| Set exercise |
Reproduce word for word the lines of the material, starting at the line containing "coordinates (505, 382)." and ending at the line containing "Find the location of a particular element. free", with both of those lines included.

[Start of Recorded data]

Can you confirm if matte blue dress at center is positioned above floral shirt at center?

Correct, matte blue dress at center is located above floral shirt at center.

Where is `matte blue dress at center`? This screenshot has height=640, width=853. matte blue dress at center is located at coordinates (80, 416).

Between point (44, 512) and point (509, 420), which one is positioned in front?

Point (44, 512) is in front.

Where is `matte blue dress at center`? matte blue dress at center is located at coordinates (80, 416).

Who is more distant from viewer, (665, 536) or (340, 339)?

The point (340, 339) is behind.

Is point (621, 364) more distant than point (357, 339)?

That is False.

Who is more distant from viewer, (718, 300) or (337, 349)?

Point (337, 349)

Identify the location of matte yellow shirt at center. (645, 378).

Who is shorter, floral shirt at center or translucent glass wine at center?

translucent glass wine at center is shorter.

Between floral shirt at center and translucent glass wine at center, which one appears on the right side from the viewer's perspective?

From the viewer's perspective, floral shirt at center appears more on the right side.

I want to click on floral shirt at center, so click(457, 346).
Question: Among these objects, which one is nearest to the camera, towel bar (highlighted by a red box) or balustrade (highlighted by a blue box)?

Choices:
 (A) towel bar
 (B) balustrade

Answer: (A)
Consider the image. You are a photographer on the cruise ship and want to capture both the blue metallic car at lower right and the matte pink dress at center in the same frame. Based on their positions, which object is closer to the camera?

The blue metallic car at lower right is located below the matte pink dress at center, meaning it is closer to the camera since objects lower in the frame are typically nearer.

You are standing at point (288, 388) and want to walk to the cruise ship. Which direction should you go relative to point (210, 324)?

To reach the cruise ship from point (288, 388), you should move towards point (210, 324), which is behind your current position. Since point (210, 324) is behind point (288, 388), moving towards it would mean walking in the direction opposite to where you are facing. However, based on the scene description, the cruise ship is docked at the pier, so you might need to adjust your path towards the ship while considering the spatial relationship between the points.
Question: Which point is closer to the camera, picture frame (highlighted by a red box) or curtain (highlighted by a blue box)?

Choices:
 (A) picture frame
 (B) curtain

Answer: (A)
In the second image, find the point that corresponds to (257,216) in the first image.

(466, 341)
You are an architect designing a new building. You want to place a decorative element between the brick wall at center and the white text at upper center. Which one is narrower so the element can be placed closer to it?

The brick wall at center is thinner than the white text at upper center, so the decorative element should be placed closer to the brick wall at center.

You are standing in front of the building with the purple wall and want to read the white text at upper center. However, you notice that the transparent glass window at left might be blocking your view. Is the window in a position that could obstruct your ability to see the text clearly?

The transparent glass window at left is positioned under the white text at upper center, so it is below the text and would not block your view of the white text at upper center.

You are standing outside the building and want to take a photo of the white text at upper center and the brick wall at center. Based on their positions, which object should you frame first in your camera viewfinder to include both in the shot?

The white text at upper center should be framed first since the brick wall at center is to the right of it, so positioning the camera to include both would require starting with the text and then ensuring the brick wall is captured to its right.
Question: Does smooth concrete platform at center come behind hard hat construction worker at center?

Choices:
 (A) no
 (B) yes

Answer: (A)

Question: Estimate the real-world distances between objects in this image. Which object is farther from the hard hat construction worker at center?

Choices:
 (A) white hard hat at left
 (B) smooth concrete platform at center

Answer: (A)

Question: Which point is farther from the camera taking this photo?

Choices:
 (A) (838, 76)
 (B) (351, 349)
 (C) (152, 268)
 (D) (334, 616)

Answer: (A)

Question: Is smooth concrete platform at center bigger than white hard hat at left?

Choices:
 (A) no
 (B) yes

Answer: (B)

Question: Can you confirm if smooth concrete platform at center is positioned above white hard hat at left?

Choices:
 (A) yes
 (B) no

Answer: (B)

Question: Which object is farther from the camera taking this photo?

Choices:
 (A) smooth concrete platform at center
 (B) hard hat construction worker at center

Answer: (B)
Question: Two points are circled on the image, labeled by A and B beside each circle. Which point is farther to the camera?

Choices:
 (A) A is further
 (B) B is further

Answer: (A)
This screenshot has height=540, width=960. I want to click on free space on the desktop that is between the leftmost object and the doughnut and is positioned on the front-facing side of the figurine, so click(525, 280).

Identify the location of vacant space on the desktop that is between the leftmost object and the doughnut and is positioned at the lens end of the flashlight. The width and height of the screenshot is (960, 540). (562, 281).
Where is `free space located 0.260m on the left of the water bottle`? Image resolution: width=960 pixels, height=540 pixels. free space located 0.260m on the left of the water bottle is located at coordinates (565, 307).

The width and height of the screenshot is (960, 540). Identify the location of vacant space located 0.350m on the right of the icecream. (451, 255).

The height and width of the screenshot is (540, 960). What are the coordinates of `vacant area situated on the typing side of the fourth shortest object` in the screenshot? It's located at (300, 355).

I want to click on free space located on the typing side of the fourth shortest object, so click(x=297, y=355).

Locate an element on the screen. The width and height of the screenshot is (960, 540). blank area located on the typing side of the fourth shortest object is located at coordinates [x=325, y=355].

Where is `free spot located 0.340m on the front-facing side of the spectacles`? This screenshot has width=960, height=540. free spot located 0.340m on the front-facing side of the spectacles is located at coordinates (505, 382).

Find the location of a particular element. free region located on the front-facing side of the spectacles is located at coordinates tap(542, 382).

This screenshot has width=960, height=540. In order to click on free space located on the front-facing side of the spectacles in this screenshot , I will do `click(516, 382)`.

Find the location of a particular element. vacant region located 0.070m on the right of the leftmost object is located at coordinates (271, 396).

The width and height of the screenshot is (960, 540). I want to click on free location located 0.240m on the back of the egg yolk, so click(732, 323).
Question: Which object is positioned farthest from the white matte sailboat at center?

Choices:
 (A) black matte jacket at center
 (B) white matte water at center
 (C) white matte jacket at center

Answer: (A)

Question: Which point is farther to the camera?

[End of Recorded data]

| Output for this task |
Where is `free spot located 0.340m on the front-facing side of the spectacles`? This screenshot has width=960, height=540. free spot located 0.340m on the front-facing side of the spectacles is located at coordinates (505, 382).

Find the location of a particular element. free region located on the front-facing side of the spectacles is located at coordinates tap(542, 382).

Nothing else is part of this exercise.